Records for this exercise ::
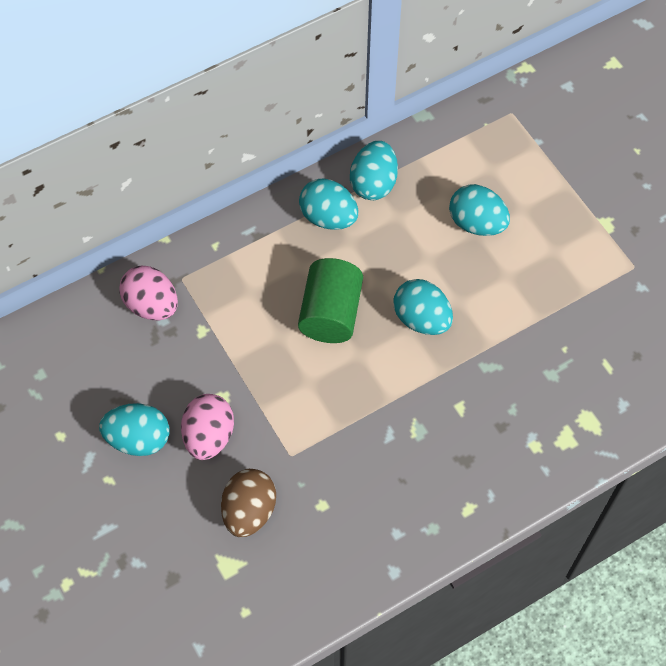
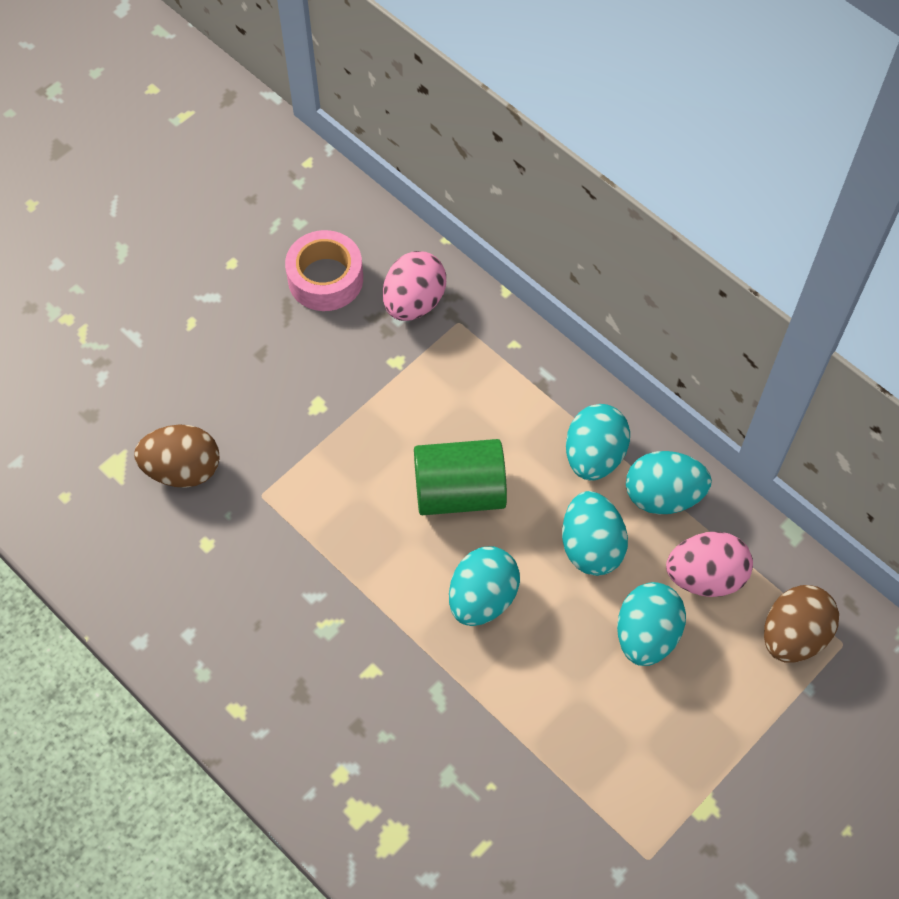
camera: 75 degrees right, 0 degrees up
(104, 365) = (325, 279): none -> pink tape
(138, 439) = (245, 337): turquoise egg -> turquoise egg (591, 546)
(209, 436) = (265, 404): pink egg -> pink egg (705, 576)
(499, 138) = (793, 635): none -> brown egg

What you should do :: Output the line holding "(209, 436) = (265, 404): pink", then every later line through the end of the records above, exactly as given and nothing else.

Answer space ::
(209, 436) = (265, 404): pink egg -> pink egg (705, 576)
(499, 138) = (793, 635): none -> brown egg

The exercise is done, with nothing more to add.